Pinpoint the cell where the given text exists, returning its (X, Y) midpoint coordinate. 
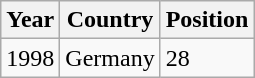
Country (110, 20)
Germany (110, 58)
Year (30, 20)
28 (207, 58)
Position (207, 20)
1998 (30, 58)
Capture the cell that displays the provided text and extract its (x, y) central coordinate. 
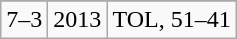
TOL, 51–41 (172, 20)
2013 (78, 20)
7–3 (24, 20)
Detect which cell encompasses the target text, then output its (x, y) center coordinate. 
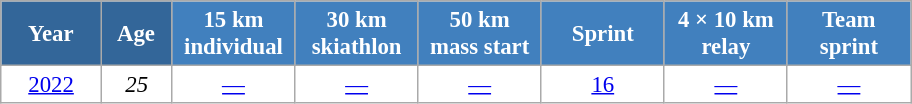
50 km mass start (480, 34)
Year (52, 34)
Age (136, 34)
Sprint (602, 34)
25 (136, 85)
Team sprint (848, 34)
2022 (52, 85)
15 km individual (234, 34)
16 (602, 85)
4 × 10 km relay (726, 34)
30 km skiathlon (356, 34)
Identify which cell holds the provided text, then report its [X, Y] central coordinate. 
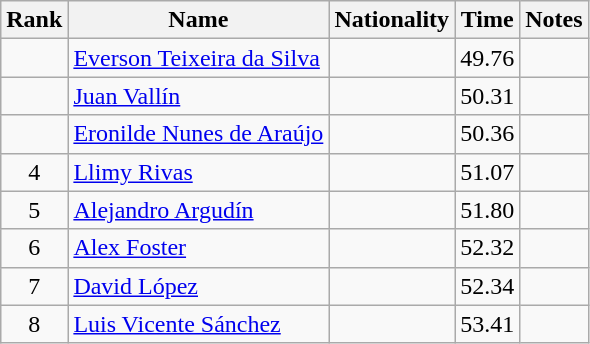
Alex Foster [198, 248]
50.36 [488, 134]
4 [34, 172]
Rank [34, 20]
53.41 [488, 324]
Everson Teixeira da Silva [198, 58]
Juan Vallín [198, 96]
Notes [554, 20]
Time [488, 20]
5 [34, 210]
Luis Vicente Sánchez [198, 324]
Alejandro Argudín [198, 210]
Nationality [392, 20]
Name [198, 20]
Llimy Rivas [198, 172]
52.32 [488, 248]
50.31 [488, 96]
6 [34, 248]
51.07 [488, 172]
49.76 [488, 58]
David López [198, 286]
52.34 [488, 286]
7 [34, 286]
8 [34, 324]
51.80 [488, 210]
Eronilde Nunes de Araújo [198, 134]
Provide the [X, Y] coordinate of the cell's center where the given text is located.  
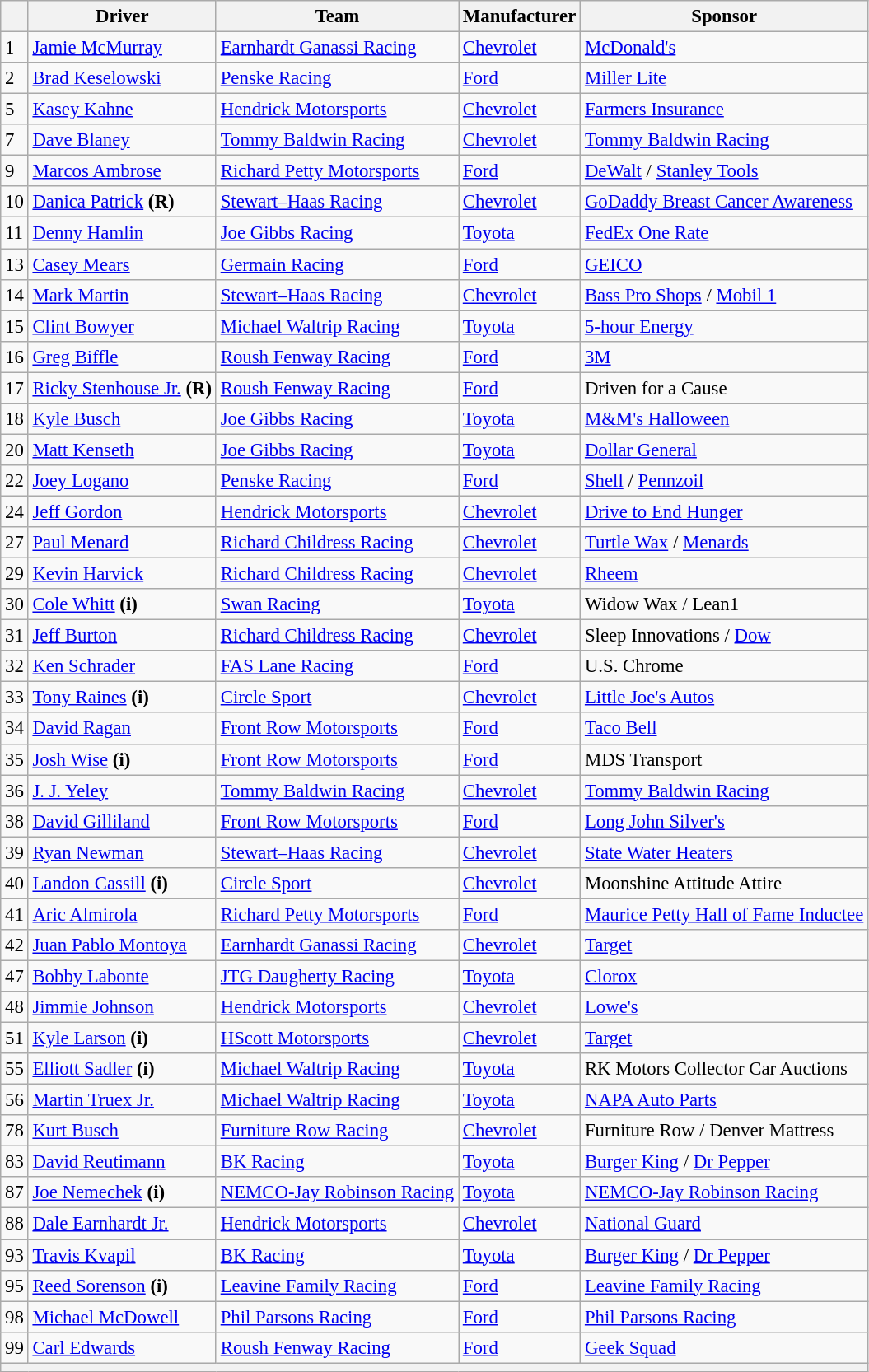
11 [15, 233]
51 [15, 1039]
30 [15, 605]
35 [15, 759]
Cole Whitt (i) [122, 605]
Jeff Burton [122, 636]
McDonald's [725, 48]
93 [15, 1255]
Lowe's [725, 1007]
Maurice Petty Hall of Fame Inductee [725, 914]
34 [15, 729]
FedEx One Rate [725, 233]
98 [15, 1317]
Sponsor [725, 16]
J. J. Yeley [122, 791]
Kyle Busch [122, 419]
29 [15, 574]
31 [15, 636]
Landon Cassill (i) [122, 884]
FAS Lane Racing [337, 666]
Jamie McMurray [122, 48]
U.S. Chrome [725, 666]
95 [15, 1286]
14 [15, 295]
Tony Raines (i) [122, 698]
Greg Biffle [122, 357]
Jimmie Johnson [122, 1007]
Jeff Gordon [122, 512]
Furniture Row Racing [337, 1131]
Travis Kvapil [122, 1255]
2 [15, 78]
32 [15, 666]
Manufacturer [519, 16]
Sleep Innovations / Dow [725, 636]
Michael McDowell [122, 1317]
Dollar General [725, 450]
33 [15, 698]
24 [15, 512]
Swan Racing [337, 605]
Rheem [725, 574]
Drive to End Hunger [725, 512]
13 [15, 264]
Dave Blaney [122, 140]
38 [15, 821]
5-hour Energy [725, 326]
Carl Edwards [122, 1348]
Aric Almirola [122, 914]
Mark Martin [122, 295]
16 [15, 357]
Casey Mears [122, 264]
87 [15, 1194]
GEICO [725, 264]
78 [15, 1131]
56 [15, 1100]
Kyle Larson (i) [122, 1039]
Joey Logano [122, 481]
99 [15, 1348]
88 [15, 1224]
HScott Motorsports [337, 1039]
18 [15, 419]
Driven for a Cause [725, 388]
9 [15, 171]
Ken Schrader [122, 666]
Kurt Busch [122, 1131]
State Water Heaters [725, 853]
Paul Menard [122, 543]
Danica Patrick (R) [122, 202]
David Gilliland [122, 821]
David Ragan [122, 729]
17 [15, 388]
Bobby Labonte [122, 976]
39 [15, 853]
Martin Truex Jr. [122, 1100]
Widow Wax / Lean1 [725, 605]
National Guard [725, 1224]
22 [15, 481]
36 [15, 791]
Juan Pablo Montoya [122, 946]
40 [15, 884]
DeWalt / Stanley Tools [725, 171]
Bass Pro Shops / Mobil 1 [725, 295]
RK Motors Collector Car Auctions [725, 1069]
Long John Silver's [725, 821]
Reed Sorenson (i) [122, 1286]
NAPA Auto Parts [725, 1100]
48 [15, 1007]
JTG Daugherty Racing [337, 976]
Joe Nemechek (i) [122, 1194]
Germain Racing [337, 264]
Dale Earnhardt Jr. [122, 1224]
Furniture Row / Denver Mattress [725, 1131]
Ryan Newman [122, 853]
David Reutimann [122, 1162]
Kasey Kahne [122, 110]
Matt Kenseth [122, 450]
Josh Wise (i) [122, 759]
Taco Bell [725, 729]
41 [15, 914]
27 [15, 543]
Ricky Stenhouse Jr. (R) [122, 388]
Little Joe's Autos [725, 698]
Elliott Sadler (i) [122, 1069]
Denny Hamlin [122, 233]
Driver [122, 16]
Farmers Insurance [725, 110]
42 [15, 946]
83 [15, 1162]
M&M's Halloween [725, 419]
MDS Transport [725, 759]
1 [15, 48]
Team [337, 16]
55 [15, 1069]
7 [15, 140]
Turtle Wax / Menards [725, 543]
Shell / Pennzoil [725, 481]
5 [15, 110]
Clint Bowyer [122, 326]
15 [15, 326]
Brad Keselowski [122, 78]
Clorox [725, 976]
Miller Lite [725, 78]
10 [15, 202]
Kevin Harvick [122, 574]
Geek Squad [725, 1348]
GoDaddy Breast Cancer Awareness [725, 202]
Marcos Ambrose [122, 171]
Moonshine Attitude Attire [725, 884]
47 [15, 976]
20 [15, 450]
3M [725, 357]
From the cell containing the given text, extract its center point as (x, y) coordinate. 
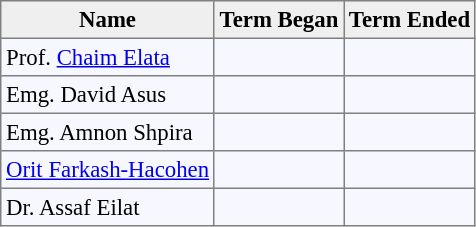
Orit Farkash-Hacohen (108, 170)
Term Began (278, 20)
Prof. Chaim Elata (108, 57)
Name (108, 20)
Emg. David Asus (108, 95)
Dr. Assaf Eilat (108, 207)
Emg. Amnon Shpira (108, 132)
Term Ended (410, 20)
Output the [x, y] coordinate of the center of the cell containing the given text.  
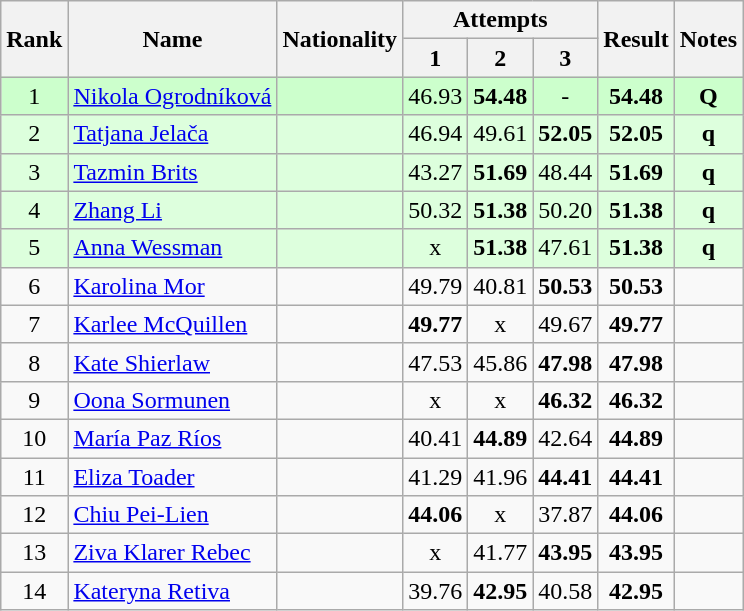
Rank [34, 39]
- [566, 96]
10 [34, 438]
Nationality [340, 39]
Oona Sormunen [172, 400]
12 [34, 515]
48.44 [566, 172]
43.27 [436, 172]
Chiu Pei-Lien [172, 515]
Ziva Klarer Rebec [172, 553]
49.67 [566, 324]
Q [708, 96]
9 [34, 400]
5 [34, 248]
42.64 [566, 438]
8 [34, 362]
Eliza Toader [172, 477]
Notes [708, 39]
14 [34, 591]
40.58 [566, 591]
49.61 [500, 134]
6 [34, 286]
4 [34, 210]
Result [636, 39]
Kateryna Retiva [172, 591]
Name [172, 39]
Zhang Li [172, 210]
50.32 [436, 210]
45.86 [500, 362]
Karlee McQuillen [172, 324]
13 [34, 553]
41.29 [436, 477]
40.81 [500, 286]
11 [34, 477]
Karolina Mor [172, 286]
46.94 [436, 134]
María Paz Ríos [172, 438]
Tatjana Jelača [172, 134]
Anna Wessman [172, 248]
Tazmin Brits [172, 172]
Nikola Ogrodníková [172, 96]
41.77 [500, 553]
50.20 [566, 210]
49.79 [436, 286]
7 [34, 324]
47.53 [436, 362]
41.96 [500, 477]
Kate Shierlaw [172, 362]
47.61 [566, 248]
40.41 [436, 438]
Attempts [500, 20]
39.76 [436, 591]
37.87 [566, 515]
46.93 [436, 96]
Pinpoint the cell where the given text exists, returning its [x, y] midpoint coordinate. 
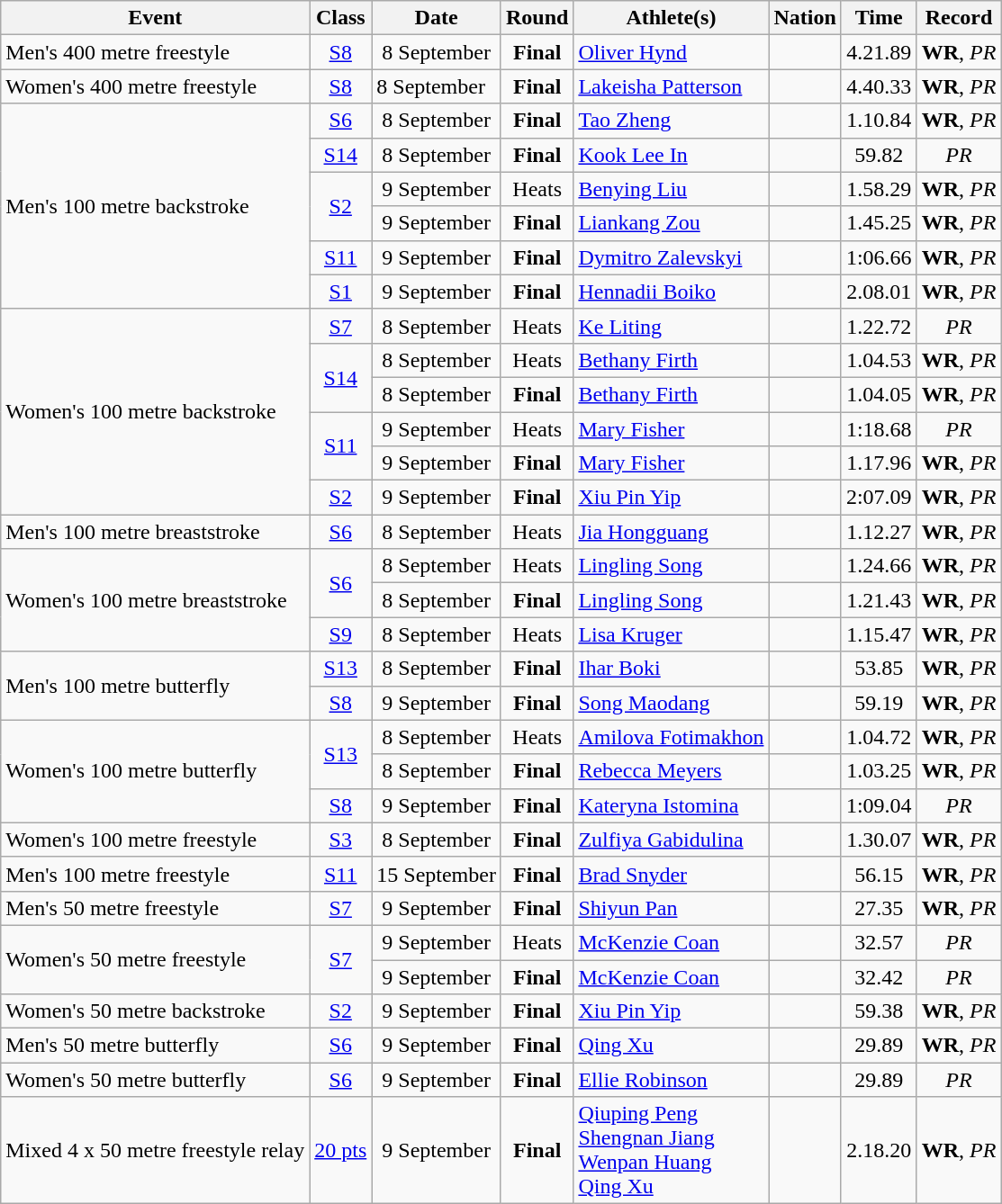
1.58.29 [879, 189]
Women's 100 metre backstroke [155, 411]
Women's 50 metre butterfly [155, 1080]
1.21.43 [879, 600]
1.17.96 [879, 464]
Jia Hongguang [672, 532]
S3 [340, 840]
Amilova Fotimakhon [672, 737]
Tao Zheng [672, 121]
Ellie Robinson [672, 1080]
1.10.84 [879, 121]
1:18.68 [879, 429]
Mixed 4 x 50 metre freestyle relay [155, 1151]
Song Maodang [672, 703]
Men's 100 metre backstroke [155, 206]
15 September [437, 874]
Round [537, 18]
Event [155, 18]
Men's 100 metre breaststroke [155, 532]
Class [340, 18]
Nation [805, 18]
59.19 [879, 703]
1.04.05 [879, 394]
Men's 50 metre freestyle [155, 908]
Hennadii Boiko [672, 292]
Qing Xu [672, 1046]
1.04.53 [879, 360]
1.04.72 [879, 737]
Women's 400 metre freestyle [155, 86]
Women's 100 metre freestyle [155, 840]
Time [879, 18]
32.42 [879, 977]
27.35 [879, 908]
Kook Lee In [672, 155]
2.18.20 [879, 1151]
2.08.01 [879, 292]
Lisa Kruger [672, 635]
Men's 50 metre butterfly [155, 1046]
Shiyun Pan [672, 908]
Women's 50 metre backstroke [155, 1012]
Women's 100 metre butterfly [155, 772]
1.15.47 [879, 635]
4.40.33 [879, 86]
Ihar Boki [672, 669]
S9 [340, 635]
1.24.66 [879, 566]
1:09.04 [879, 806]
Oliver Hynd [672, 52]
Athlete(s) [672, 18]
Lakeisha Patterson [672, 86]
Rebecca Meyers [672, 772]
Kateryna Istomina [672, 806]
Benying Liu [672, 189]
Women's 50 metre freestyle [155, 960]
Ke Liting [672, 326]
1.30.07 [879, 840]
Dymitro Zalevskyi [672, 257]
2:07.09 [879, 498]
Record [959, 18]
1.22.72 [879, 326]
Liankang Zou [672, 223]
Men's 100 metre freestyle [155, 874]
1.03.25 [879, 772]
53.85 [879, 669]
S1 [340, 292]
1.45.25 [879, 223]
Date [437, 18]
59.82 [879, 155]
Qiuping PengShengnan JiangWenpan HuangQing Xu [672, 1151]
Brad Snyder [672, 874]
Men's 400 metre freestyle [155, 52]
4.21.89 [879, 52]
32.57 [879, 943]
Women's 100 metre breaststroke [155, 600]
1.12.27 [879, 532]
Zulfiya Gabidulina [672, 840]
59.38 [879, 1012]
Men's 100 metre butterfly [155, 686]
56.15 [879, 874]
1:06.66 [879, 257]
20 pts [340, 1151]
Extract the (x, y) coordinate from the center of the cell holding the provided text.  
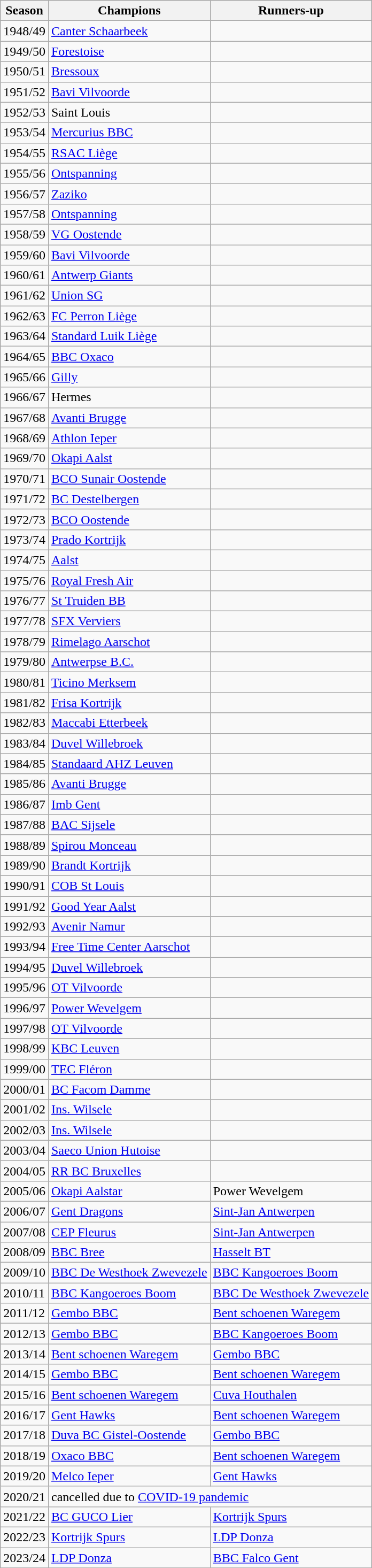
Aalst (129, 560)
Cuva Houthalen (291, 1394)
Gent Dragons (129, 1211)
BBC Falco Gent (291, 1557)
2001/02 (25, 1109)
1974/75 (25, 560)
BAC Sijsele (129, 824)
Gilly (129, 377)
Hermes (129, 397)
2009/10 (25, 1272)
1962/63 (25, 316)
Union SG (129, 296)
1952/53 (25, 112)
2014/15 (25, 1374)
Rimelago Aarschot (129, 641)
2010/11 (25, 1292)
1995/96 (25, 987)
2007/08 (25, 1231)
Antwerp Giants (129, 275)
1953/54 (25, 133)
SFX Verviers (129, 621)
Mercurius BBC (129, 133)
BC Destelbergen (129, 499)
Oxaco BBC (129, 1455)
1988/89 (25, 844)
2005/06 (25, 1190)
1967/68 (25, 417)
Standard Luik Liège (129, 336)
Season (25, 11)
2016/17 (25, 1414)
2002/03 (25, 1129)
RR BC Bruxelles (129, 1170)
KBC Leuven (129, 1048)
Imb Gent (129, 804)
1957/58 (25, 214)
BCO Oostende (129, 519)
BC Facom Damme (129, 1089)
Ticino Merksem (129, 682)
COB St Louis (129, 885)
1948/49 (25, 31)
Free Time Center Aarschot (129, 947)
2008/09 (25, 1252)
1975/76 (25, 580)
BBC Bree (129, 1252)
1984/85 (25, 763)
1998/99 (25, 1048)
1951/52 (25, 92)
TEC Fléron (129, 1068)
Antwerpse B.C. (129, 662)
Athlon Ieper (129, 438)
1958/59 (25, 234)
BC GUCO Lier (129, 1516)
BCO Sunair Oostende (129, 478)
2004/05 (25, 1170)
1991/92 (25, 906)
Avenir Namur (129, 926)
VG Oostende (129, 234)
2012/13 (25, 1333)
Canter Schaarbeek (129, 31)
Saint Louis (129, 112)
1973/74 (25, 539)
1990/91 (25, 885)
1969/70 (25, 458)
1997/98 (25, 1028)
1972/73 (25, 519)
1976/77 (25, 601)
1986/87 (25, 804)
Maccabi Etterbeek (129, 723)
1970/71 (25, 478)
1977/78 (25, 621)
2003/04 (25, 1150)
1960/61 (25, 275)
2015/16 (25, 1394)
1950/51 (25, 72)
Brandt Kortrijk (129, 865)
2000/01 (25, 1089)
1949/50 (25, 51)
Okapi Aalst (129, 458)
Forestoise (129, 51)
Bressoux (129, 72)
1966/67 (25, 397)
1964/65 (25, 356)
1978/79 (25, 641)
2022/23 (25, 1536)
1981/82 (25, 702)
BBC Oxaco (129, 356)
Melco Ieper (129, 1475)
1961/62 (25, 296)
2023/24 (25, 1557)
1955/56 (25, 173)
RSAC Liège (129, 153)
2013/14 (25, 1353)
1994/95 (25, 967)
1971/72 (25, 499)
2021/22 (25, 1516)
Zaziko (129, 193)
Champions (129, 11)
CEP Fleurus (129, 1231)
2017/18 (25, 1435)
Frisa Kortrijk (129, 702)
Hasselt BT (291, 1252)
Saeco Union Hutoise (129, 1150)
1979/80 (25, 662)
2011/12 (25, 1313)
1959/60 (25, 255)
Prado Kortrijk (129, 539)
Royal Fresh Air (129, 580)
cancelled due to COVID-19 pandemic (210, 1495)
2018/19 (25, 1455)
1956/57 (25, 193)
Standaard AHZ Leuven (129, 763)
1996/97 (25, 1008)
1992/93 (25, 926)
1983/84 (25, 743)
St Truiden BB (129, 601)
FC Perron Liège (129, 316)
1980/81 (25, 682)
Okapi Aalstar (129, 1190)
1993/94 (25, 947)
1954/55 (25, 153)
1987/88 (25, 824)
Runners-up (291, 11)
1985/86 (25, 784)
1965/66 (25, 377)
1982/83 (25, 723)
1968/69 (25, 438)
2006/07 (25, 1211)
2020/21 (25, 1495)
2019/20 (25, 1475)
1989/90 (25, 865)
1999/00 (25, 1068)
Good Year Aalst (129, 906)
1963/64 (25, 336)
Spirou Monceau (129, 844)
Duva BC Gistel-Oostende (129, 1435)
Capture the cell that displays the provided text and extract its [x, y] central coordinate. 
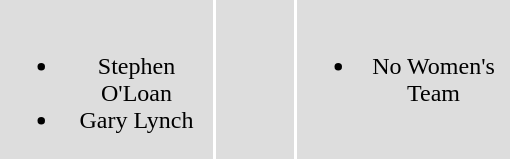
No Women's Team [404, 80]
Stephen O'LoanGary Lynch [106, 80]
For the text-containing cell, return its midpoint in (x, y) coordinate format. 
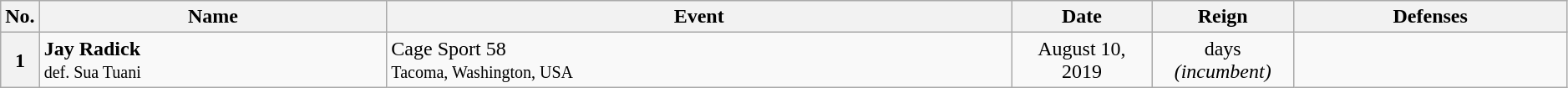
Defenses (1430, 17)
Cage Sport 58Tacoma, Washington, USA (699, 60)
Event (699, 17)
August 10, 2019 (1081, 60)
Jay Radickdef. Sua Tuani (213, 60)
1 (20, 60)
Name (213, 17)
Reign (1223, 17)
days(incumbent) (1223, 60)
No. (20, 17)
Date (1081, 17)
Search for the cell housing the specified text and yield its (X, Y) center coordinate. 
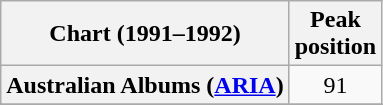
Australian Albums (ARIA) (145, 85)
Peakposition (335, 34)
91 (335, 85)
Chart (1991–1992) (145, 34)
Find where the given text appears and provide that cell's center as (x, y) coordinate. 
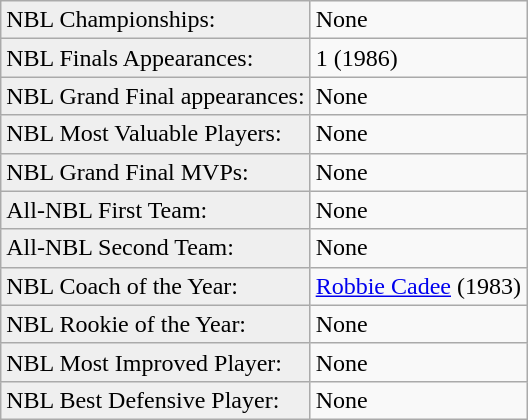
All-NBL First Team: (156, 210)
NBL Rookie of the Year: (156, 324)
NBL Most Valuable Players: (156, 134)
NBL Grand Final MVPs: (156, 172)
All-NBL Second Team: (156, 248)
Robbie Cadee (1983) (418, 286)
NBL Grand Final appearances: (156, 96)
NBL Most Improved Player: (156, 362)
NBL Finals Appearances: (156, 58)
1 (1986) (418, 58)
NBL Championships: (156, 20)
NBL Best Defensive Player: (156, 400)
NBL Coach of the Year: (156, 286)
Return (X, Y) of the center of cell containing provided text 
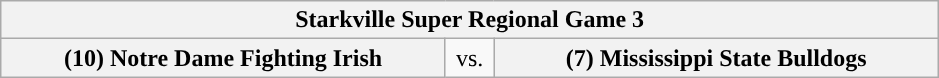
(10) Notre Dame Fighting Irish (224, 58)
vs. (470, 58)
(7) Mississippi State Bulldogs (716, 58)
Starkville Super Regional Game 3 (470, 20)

**Description of the task:** Can you lay out the items as a JSON list of strings, one string per line, starting with the line that contains "Defenses (1430, 17)" and going through the line that contains "Find where the"? Leave out blank lines and the pictures.

**Answer to this exercise:**
[
  "Defenses (1430, 17)",
  "Cage Sport 58Tacoma, Washington, USA (699, 60)",
  "Event (699, 17)",
  "August 10, 2019 (1081, 60)",
  "Jay Radickdef. Sua Tuani (213, 60)",
  "1 (20, 60)",
  "Name (213, 17)",
  "Reign (1223, 17)",
  "days(incumbent) (1223, 60)",
  "No. (20, 17)",
  "Date (1081, 17)",
  "Search for the cell housing the specified text and yield its (X, Y) center coordinate. ",
  "Australian Albums (ARIA) (145, 85)",
  "Peakposition (335, 34)",
  "91 (335, 85)",
  "Chart (1991–1992) (145, 34)",
  "Find where the given text appears and provide that cell's center as (x, y) coordinate. "
]